- [What you need to do] Scan the data below and state how many of its lines contain the word "green", giving only the figure.

- [Dataset]
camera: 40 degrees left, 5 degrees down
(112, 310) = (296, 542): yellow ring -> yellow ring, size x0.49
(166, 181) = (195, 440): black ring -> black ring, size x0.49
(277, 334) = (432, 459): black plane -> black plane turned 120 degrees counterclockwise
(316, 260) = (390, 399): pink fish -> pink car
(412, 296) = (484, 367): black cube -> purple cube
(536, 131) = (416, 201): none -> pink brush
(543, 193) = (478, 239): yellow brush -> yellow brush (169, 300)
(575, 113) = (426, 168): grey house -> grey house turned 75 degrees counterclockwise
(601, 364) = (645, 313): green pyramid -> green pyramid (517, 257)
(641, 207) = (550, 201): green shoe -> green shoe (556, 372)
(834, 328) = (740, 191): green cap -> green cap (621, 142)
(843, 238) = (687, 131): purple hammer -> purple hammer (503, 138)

---

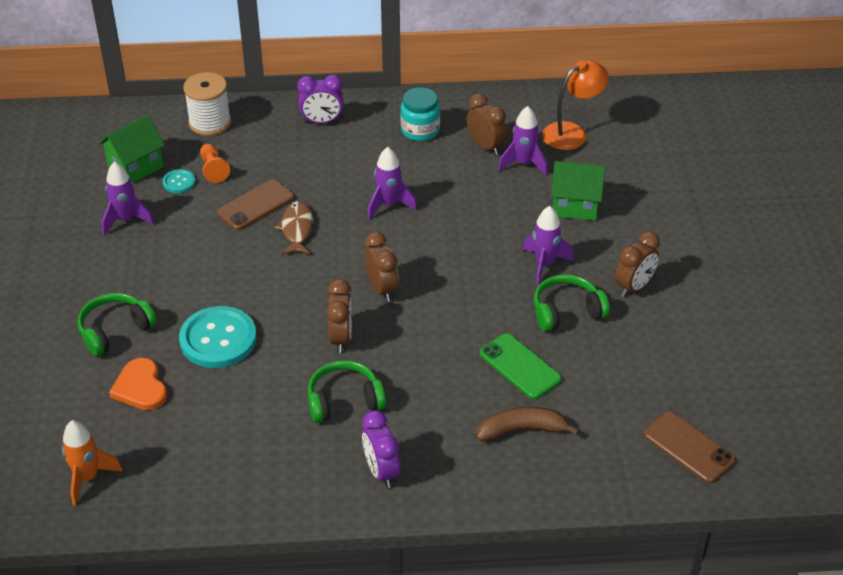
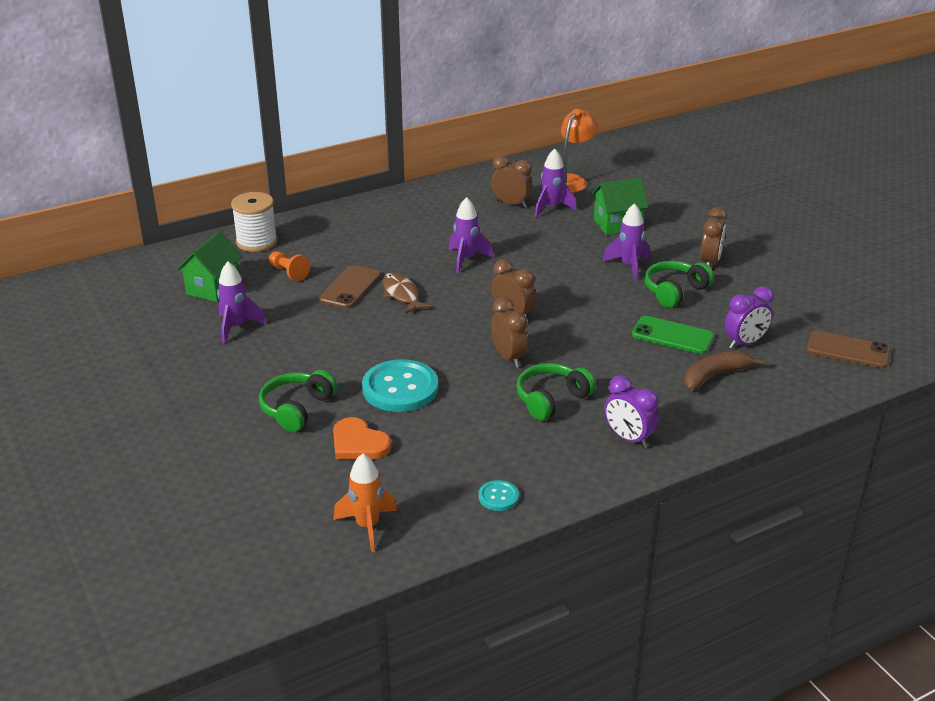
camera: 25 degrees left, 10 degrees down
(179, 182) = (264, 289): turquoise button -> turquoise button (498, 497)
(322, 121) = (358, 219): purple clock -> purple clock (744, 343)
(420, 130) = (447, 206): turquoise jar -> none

- [Task response] 3